## About this exercise:
In the records that follow, find the line containing "R103: 6.8k (+3V3, N2) -> 7.5k (+3V3, N2)" and the line containing "R105: 9.1k (AGND, N4) -> 9.1k (AGND, VRAW)", then transcribe both and every line between them exactly, omitting pictures.

## Data supplied:
___
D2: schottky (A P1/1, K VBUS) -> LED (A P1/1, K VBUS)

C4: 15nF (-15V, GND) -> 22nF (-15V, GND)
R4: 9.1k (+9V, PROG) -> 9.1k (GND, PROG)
___
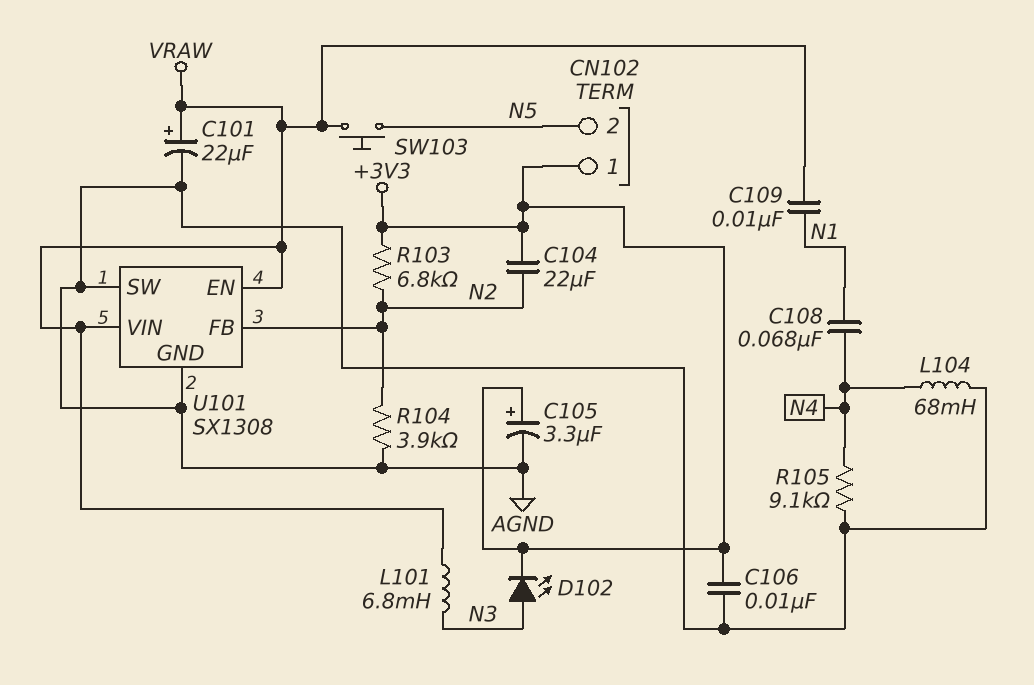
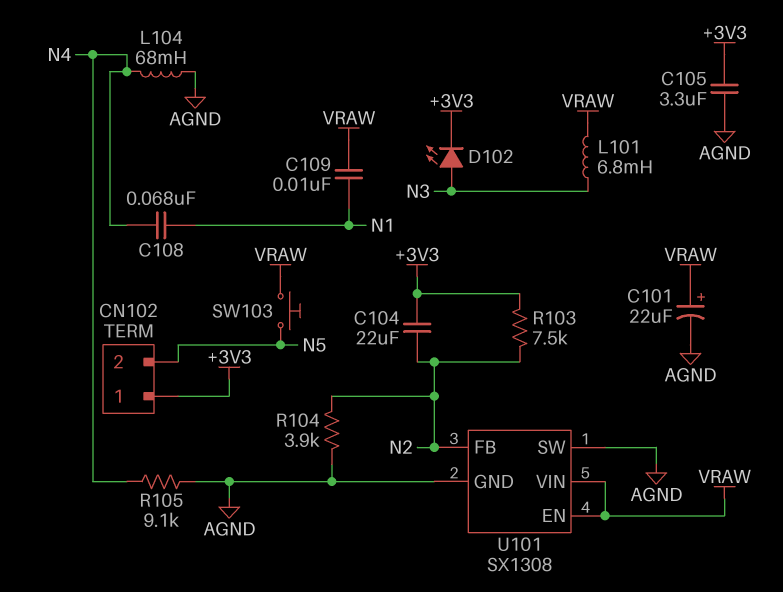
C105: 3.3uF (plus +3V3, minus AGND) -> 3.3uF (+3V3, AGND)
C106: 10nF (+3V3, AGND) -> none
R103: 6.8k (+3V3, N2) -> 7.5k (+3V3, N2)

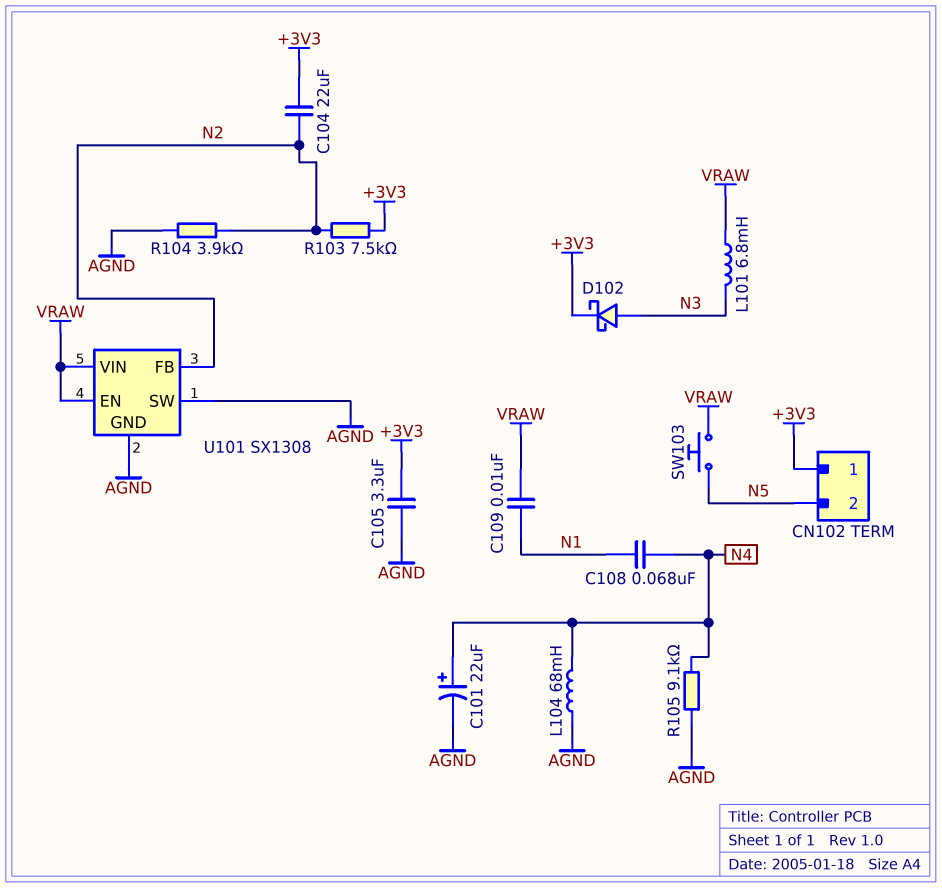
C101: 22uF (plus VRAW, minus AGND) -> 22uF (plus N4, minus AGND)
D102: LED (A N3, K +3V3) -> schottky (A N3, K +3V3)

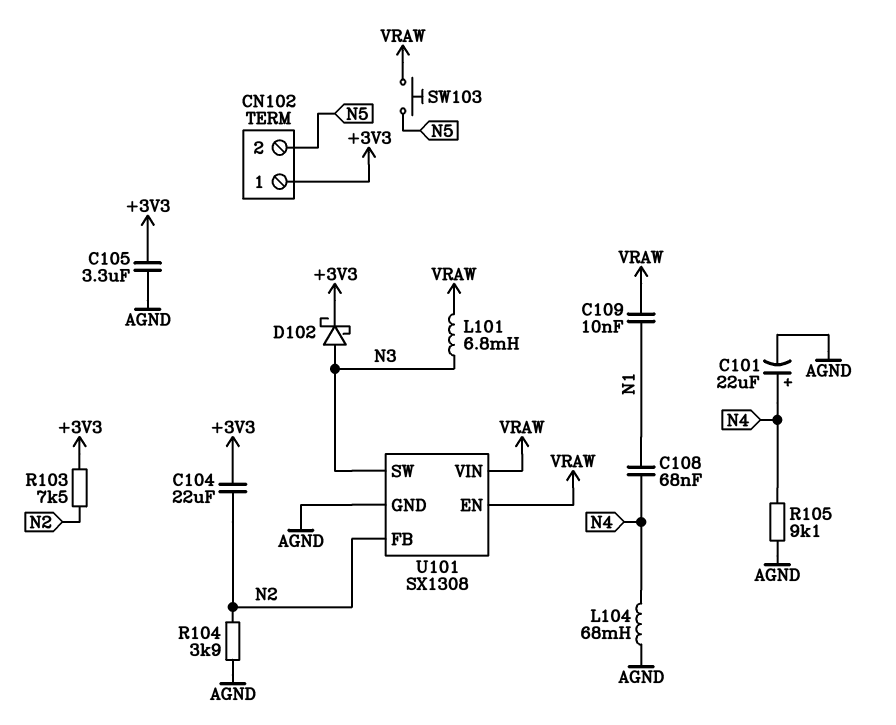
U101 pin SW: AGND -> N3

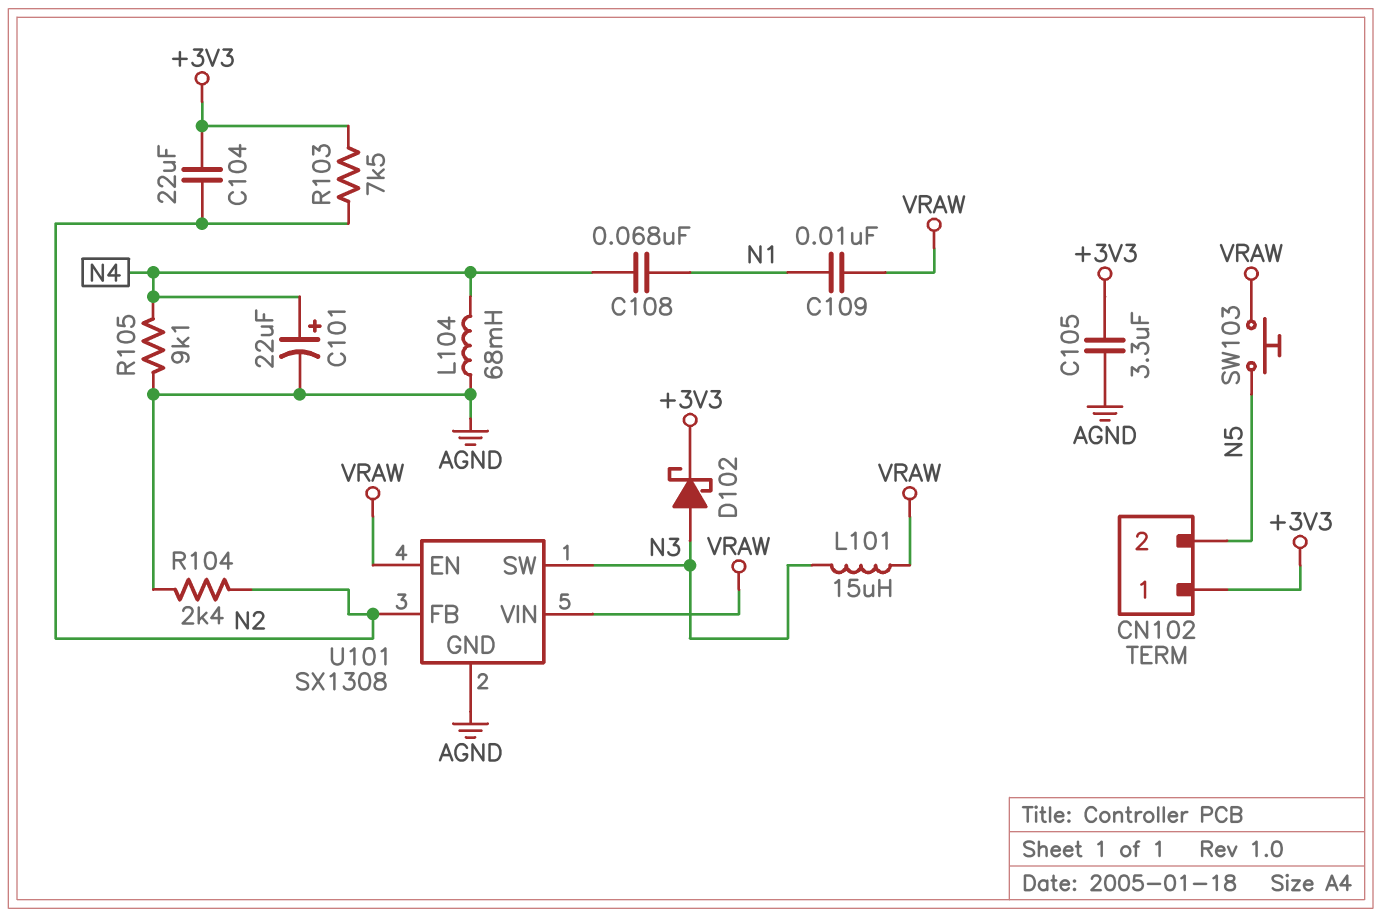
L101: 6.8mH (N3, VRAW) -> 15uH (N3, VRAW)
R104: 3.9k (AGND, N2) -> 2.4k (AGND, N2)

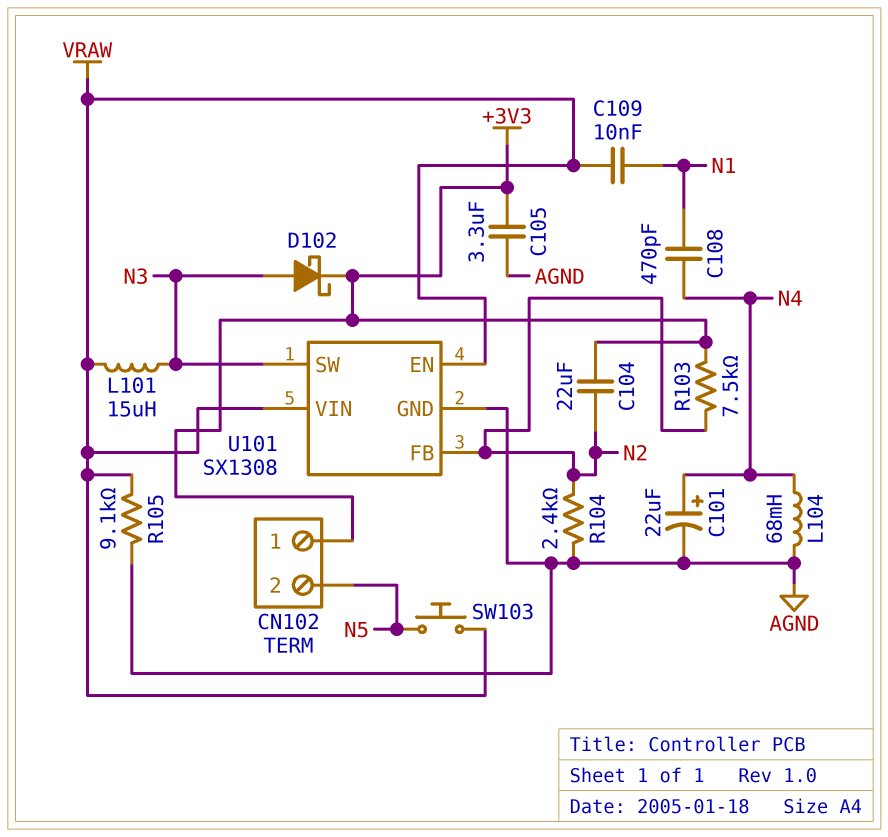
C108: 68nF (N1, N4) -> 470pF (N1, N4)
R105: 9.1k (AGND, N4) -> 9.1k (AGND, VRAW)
___
## Answer:
R103: 6.8k (+3V3, N2) -> 7.5k (+3V3, N2)

C101: 22uF (plus VRAW, minus AGND) -> 22uF (plus N4, minus AGND)
D102: LED (A N3, K +3V3) -> schottky (A N3, K +3V3)

U101 pin SW: AGND -> N3

L101: 6.8mH (N3, VRAW) -> 15uH (N3, VRAW)
R104: 3.9k (AGND, N2) -> 2.4k (AGND, N2)

C108: 68nF (N1, N4) -> 470pF (N1, N4)
R105: 9.1k (AGND, N4) -> 9.1k (AGND, VRAW)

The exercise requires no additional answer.